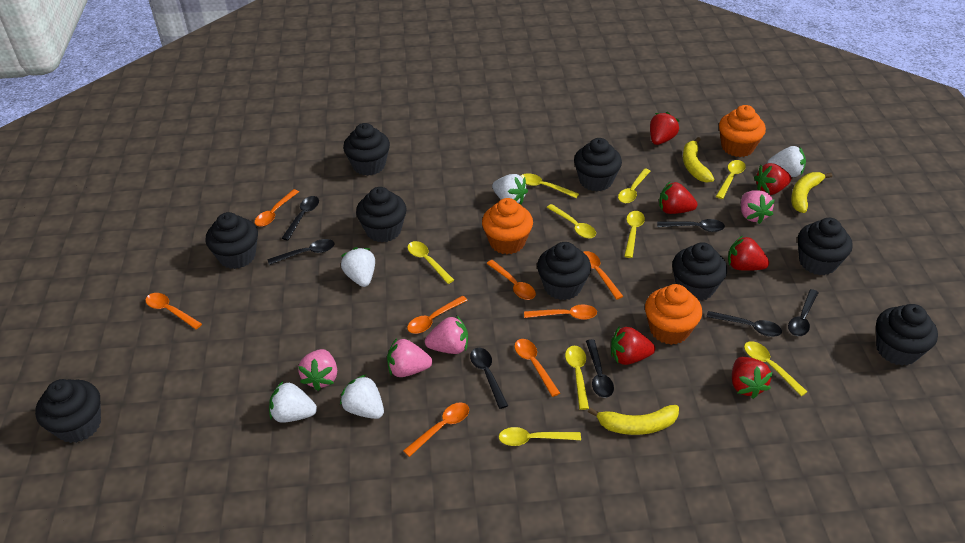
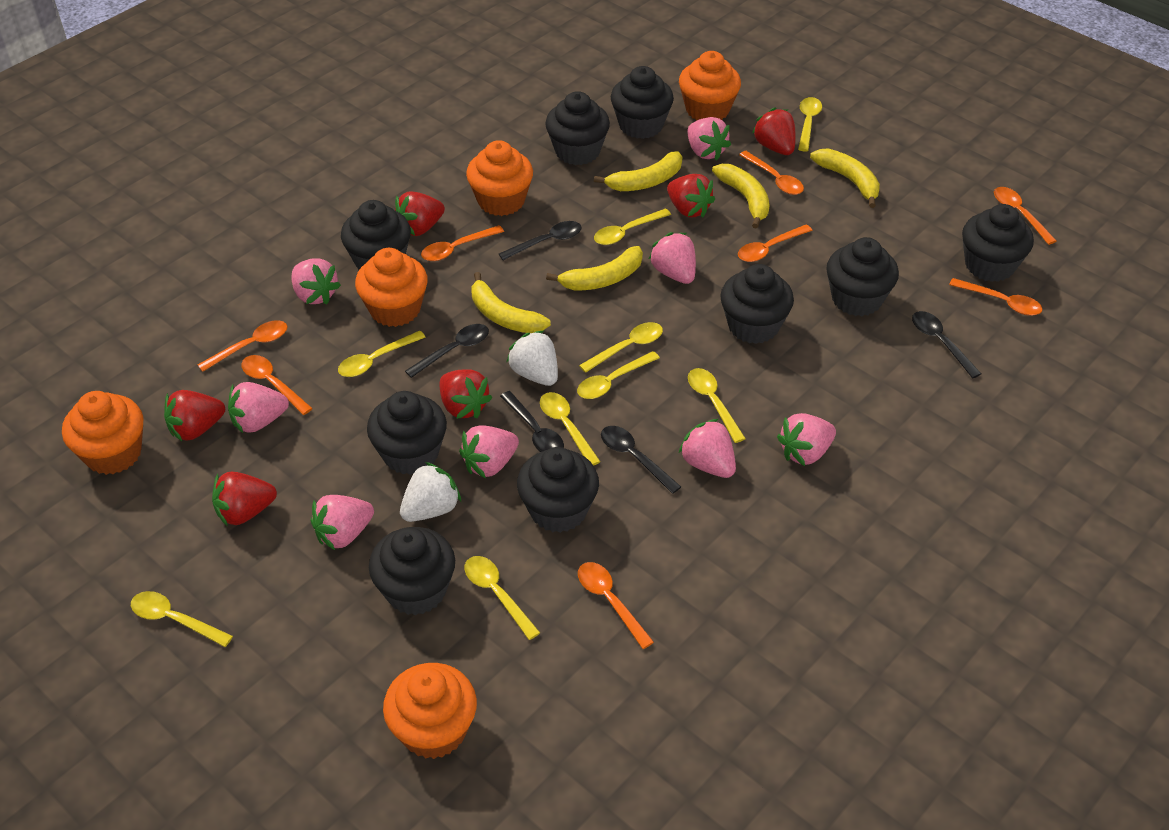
black spoon: 7 -> 5
orange cupcake: 3 -> 5
pink strawberry: 4 -> 8
white strawberry: 5 -> 2
yellow banana: 3 -> 5

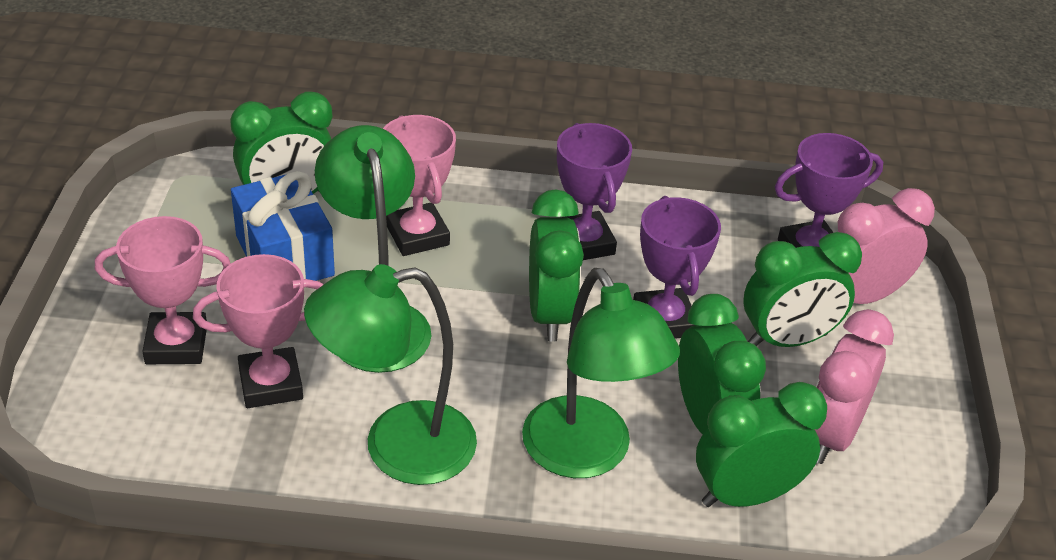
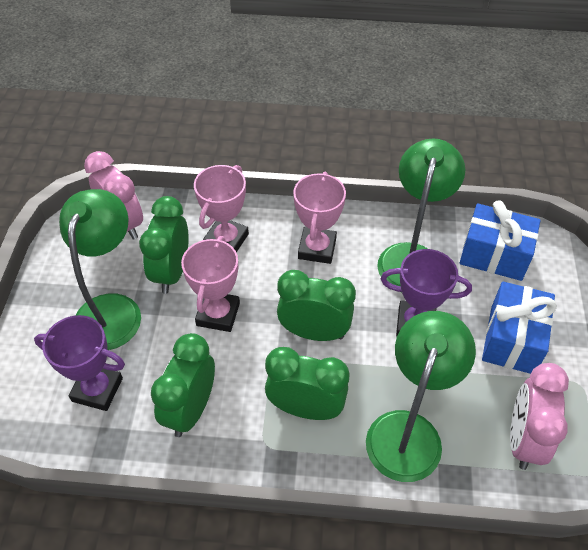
blue gift: 1 -> 2
green clock: 5 -> 4
purple trophy: 3 -> 2

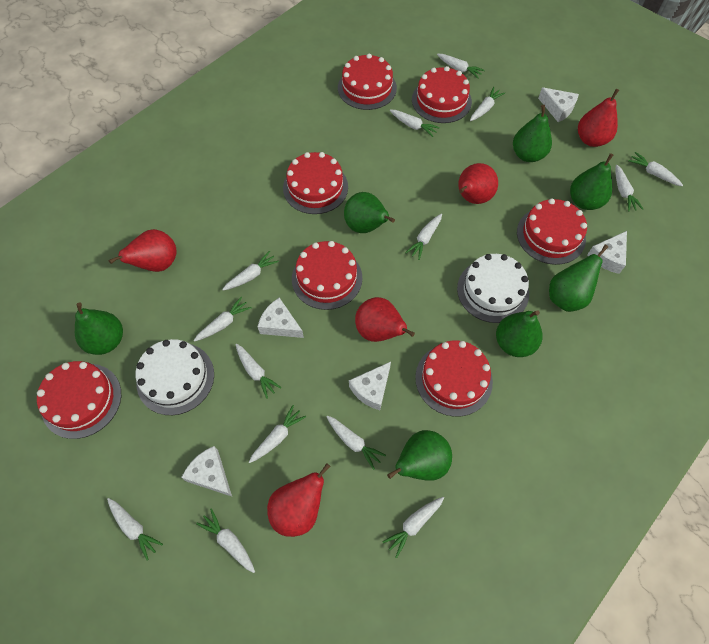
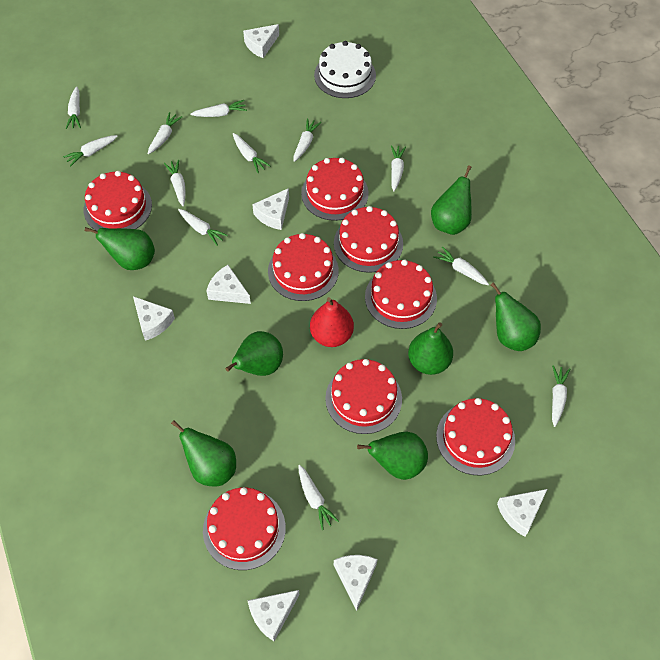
red cake: 7 -> 8
red pear: 5 -> 1
white cake: 2 -> 1
white carrot: 14 -> 12
white cheese: 5 -> 7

* * * *

EXERCISE DETAILS:
The answer must match the entries above line for line, with the pictures dropped.

ANSWER TO THE EXERCISE:
black spoon: 7 -> 5
orange cupcake: 3 -> 5
pink strawberry: 4 -> 8
white strawberry: 5 -> 2
yellow banana: 3 -> 5

blue gift: 1 -> 2
green clock: 5 -> 4
purple trophy: 3 -> 2

red cake: 7 -> 8
red pear: 5 -> 1
white cake: 2 -> 1
white carrot: 14 -> 12
white cheese: 5 -> 7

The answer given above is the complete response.